Exercise directions
Write out every line of the listing below word for word, leaving out the pictures.

Input records
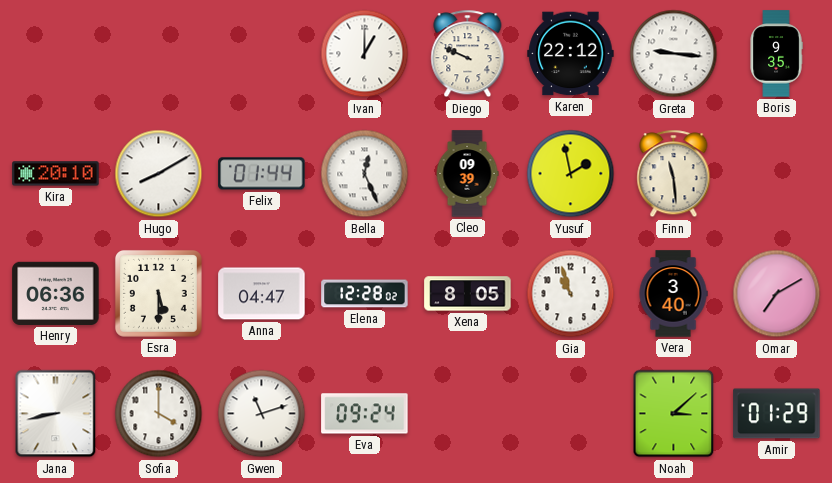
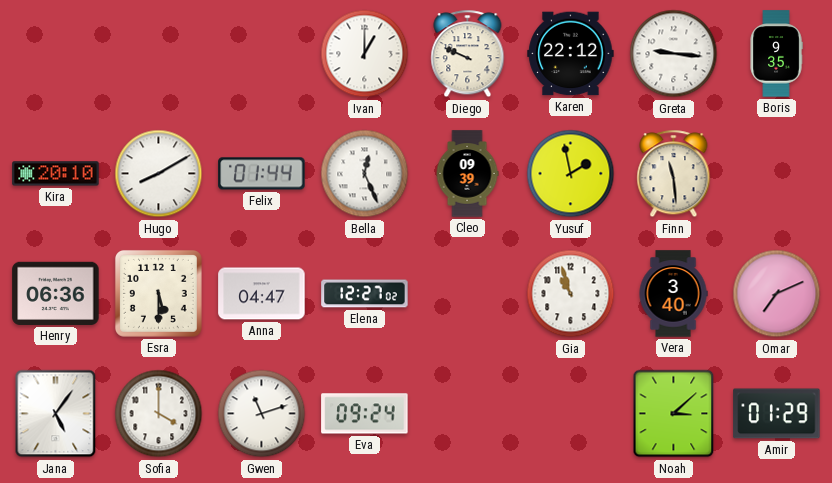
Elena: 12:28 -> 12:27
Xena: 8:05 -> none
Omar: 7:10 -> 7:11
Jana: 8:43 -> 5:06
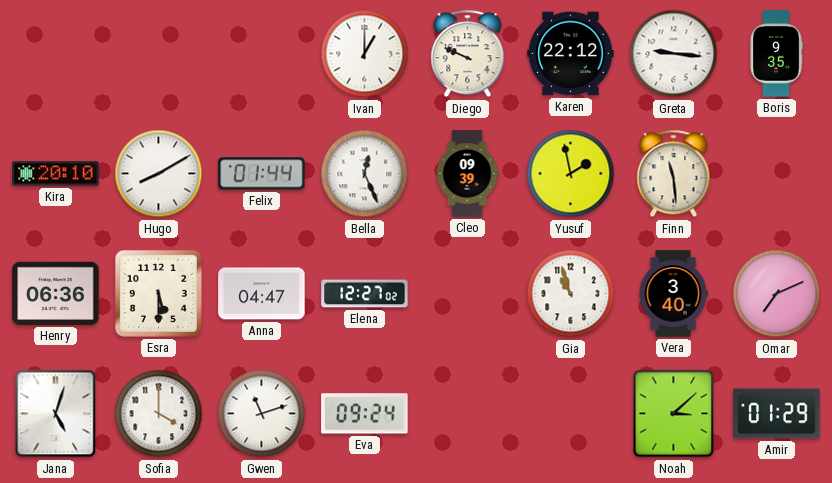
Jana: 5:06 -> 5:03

Expected answer
Elena: 12:28 -> 12:27
Xena: 8:05 -> none
Omar: 7:10 -> 7:11
Jana: 8:43 -> 5:06
Jana: 5:06 -> 5:03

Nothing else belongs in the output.